[PROVIDED ENTRIES — start]
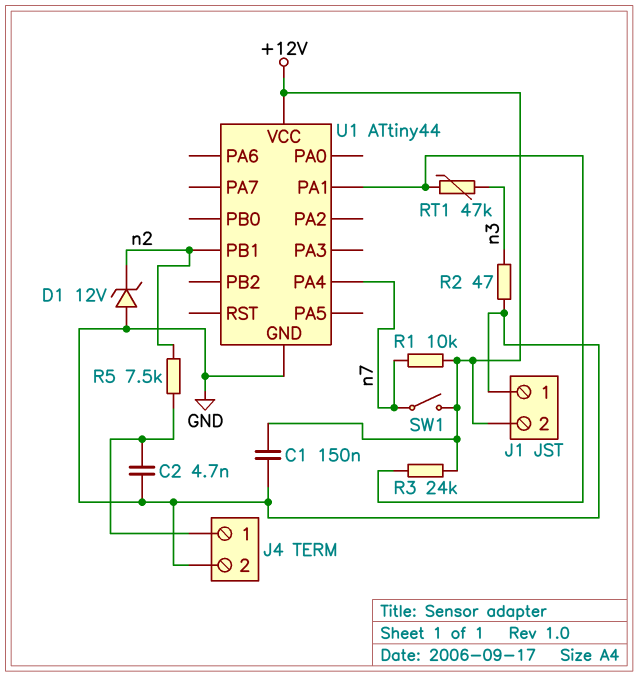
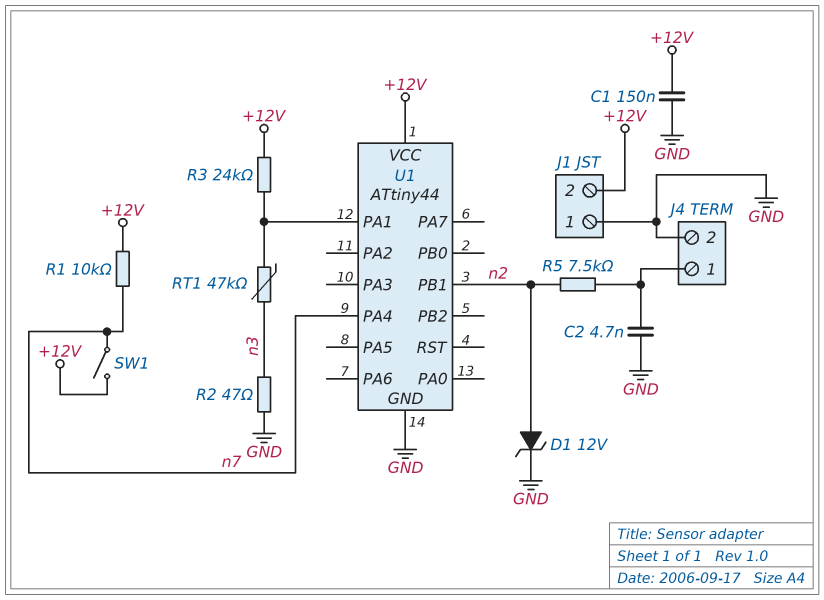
D1: zener 12V (A GND, K n2) -> zener 12V (A n2, K GND)

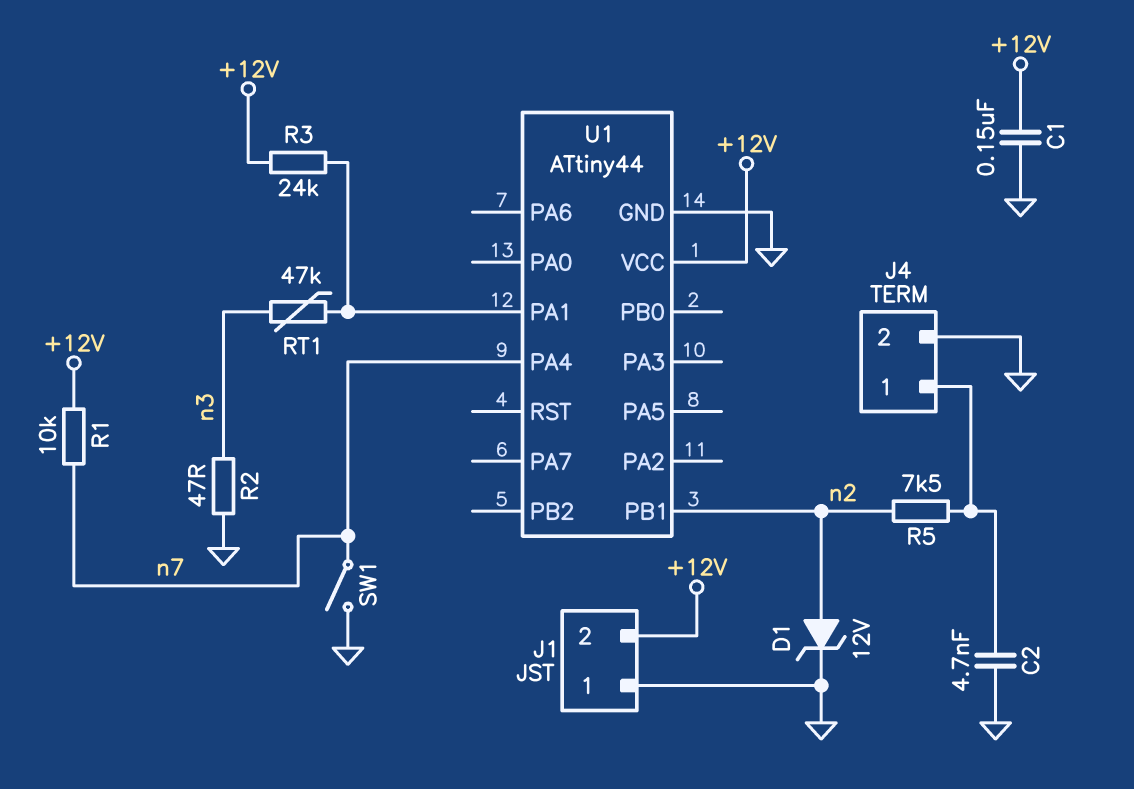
SW1: switch (+12V, n7) -> switch (GND, n7)

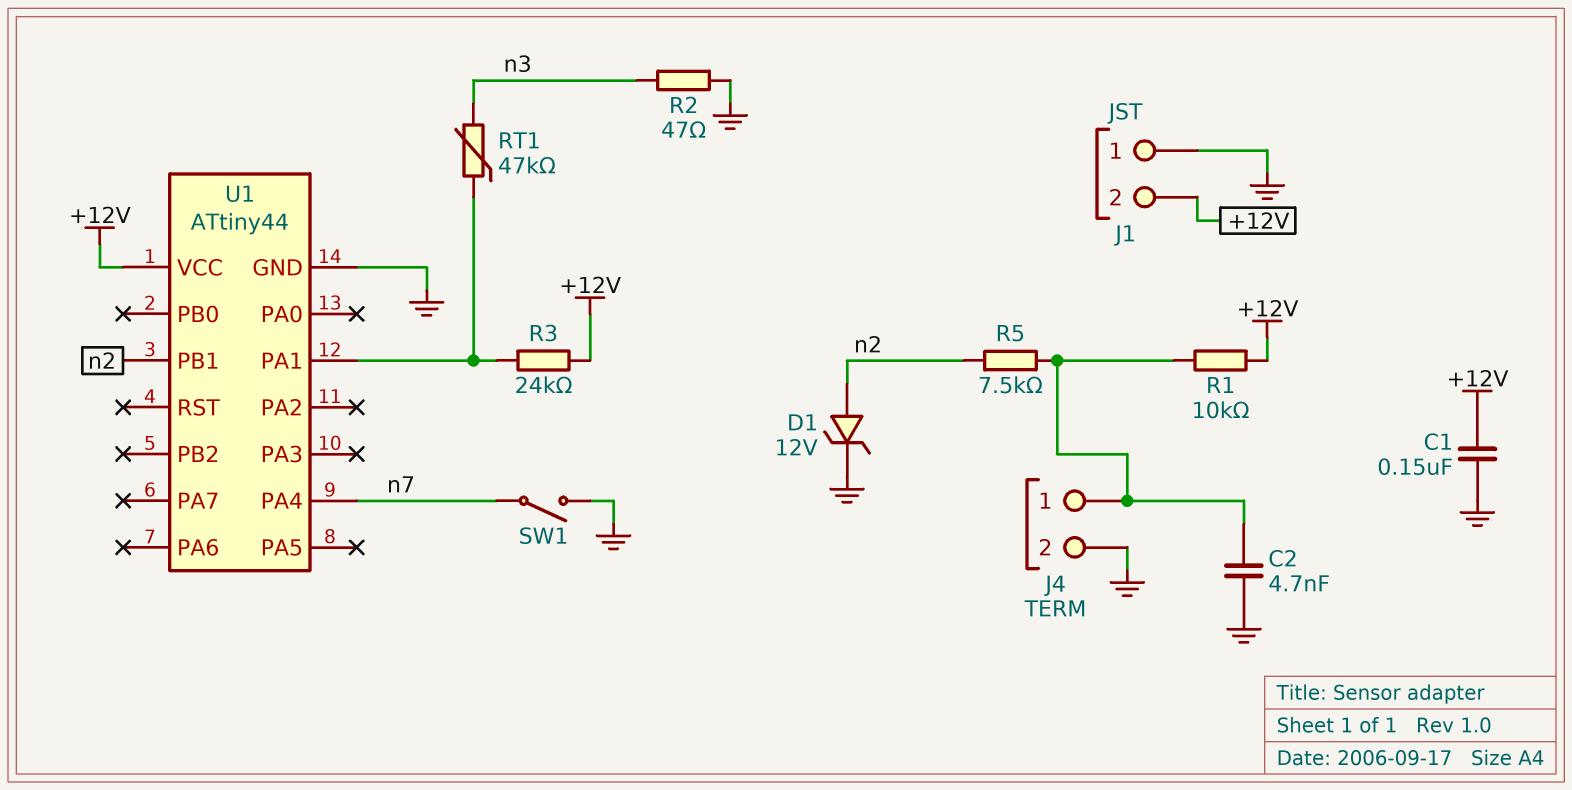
R1: 10k (+12V, n7) -> 10k (+12V, J4/1)

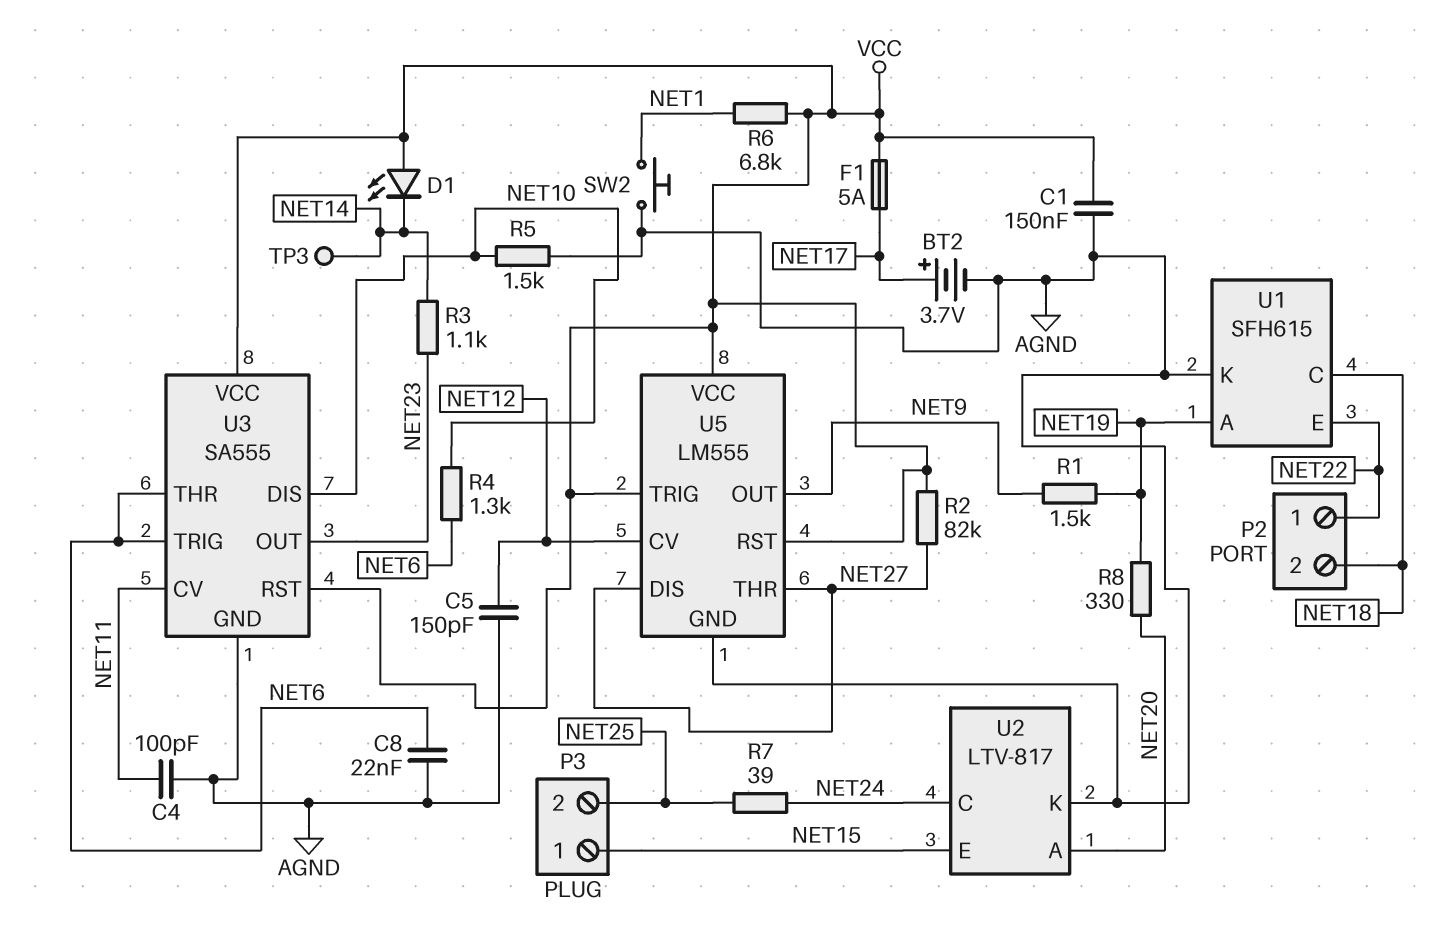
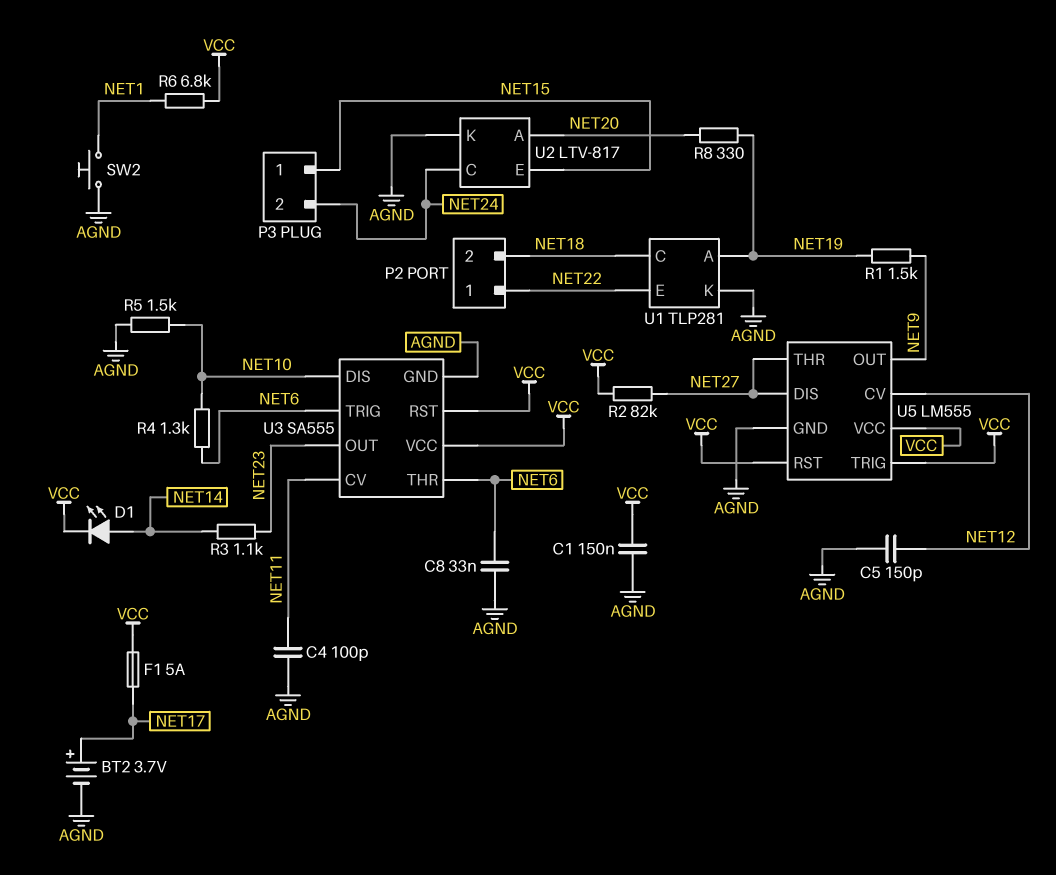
C8: 22nF (AGND, NET6) -> 33nF (AGND, NET6)
D1: LED (A VCC, K NET14) -> LED (A NET14, K VCC)
P3 pin 2: NET25 -> NET24
R7: 39 (NET24, NET25) -> none
TP3: test point (NET14) -> none
U1: SFH615 -> TLP281

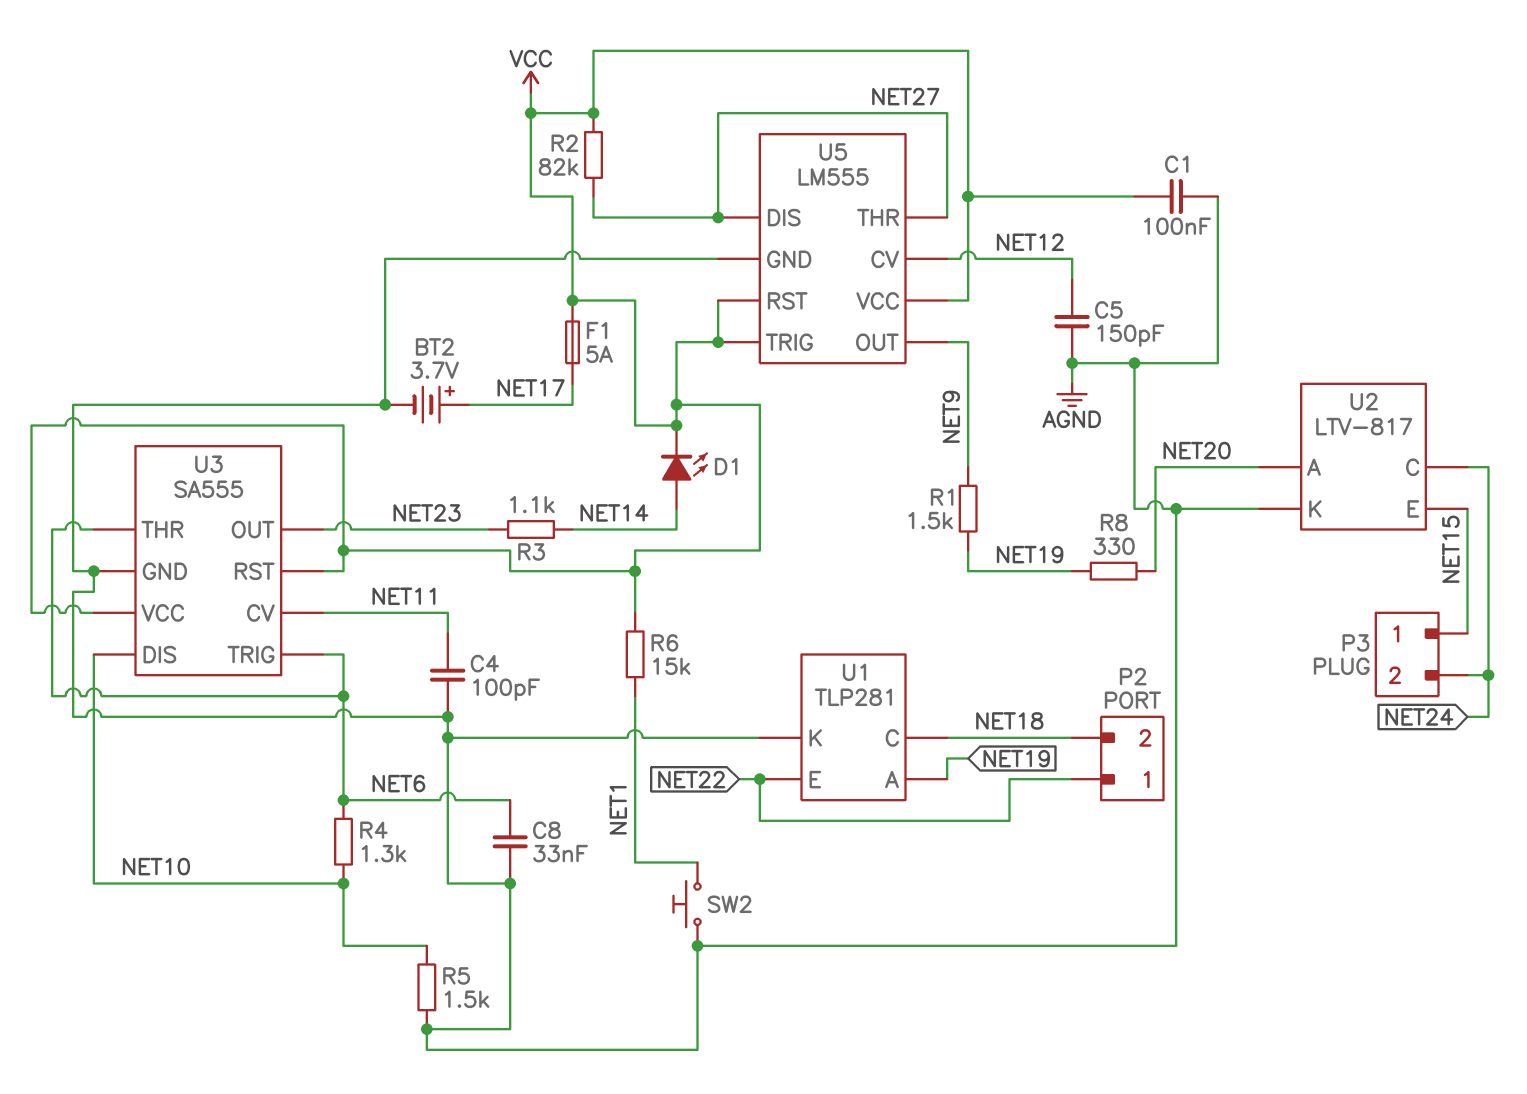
C1: 150nF (AGND, VCC) -> 100nF (AGND, VCC)
R6: 6.8k (NET1, VCC) -> 15k (NET1, VCC)

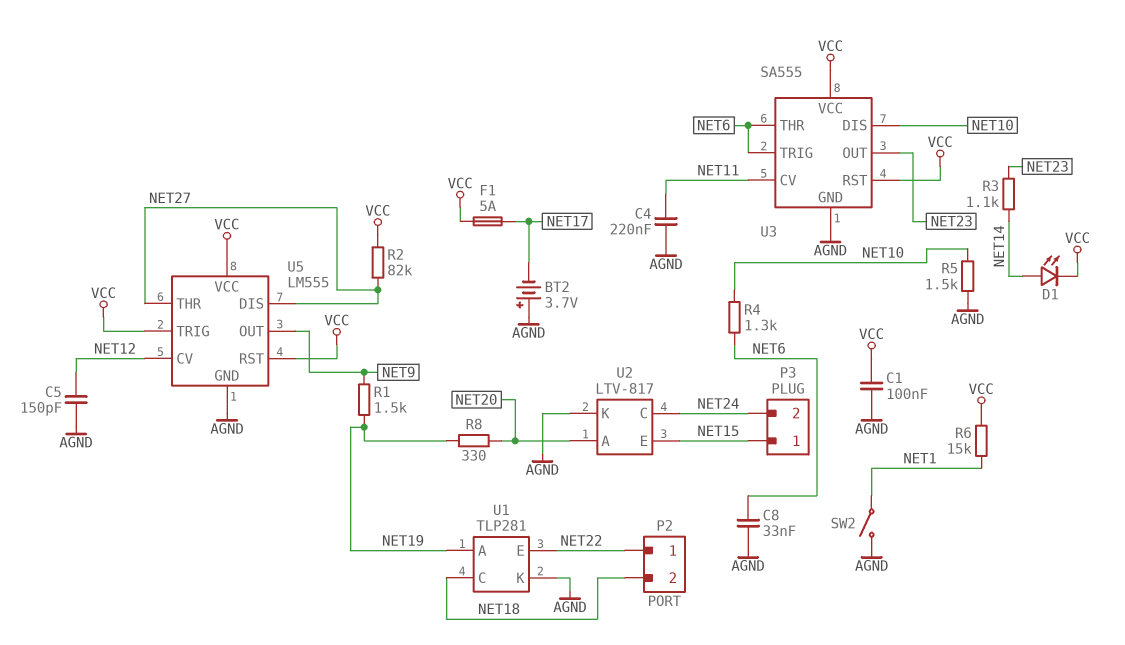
BT2: 3.7V (plus NET17, minus AGND) -> 3.7V (plus AGND, minus NET17)
C4: 100pF (AGND, NET11) -> 220nF (AGND, NET11)
SW2: button (AGND, NET1) -> switch (AGND, NET1)

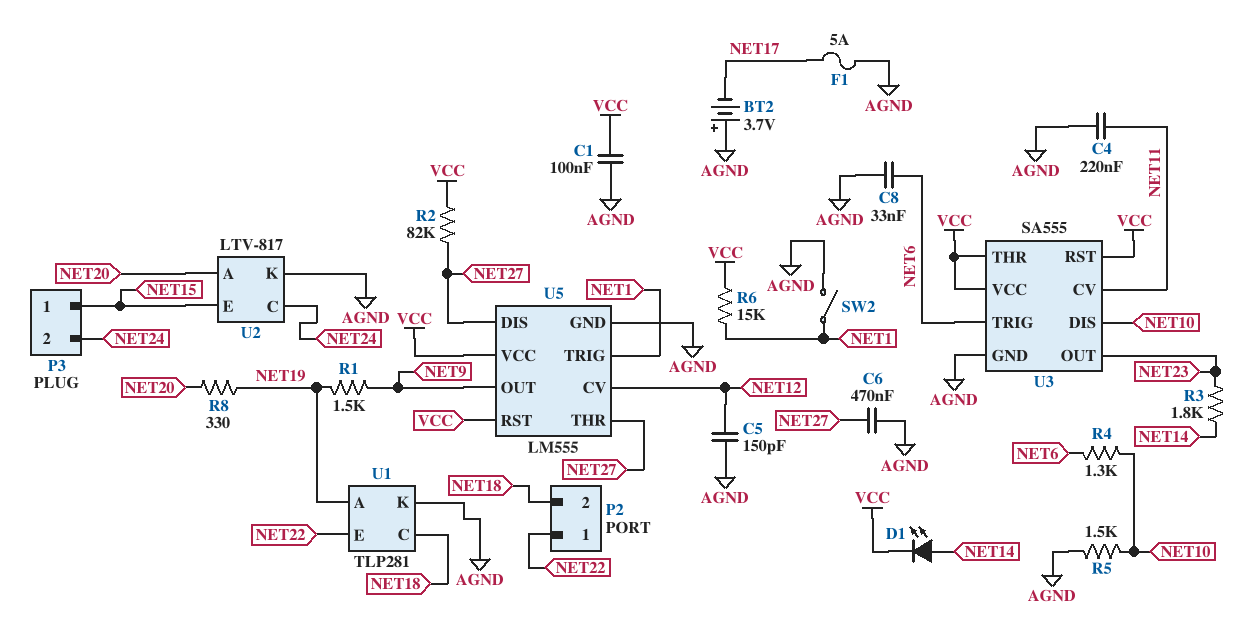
C6: none -> 470nF (AGND, NET27)
F1: 5A (NET17, VCC) -> 5A (AGND, NET17)
R3: 1.1k (NET14, NET23) -> 1.8k (NET14, NET23)
U3 pin THR: NET6 -> VCC
U5 pin TRIG: VCC -> NET1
[PROVIDED ENTRIES — finish]
**INSTRUCTIONS FOR THE TASK**
Each line from the one containing "SW2: button (AGND, NET1)" through the last line above should be retyped exactly, and no other line. Any picture is to be left out.

**PROBLEM SOLUTION**
SW2: button (AGND, NET1) -> switch (AGND, NET1)

C6: none -> 470nF (AGND, NET27)
F1: 5A (NET17, VCC) -> 5A (AGND, NET17)
R3: 1.1k (NET14, NET23) -> 1.8k (NET14, NET23)
U3 pin THR: NET6 -> VCC
U5 pin TRIG: VCC -> NET1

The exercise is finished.